_WHAT IS NEEDED_
Your answer should repeat the entries in full, exactly as given, with no pictures.

_AVAILABLE DATA_
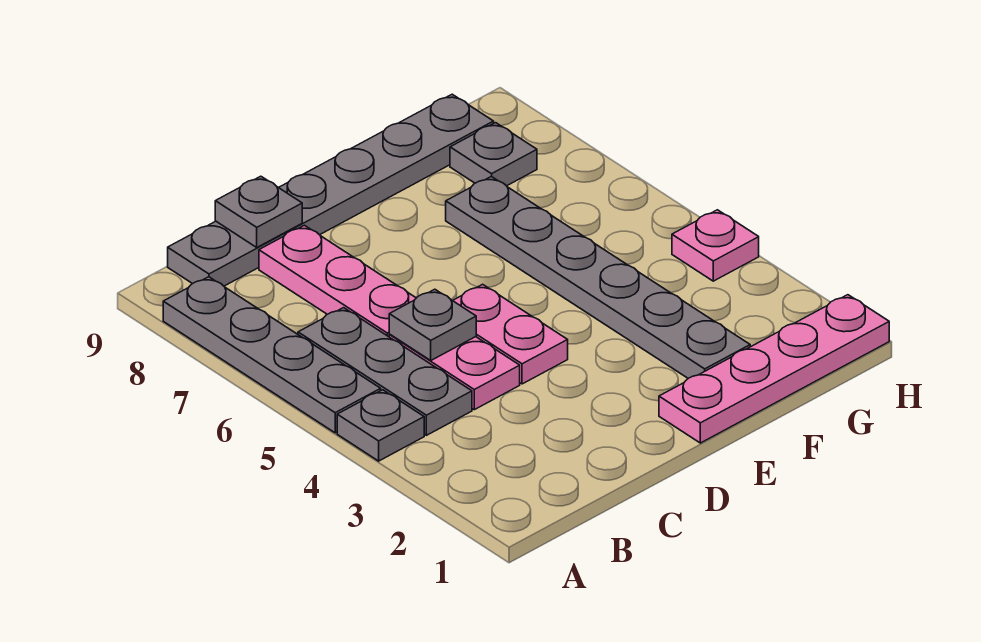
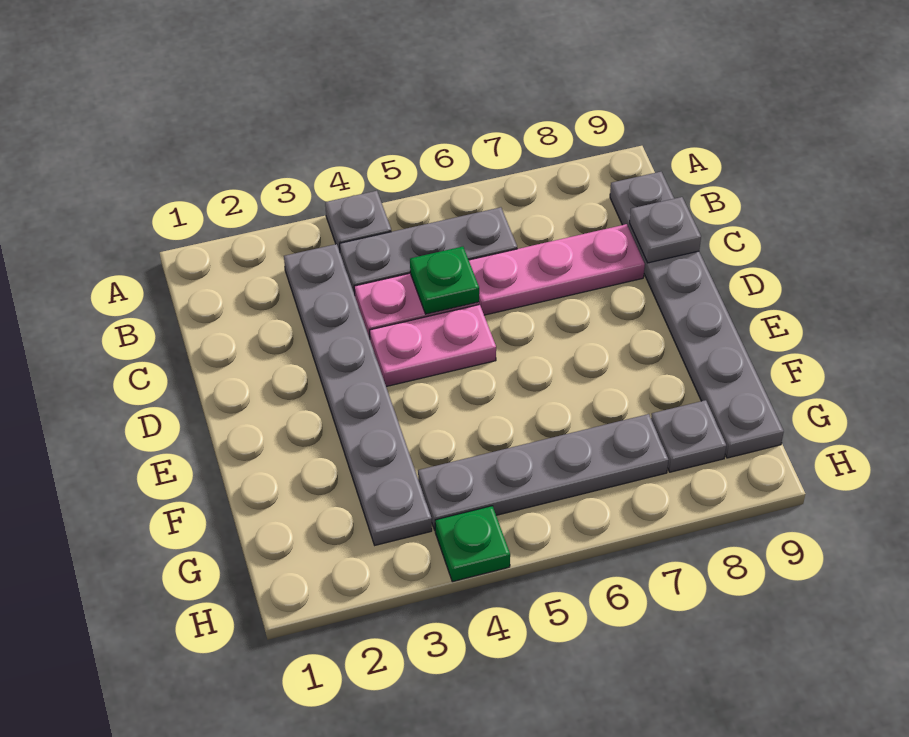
grey plate A5:A8 level 1 -> grey plate G4:G7 level 1
grey plate C5 level 2 -> green plate C5 level 2
pink plate E1:H1 level 1 -> none
grey plate F2:F7 level 1 -> grey plate B3:G3 level 1
pink plate H4 level 1 -> green plate H4 level 1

_RESULT_
grey plate A5:A8 level 1 -> grey plate G4:G7 level 1
grey plate C5 level 2 -> green plate C5 level 2
pink plate E1:H1 level 1 -> none
grey plate F2:F7 level 1 -> grey plate B3:G3 level 1
pink plate H4 level 1 -> green plate H4 level 1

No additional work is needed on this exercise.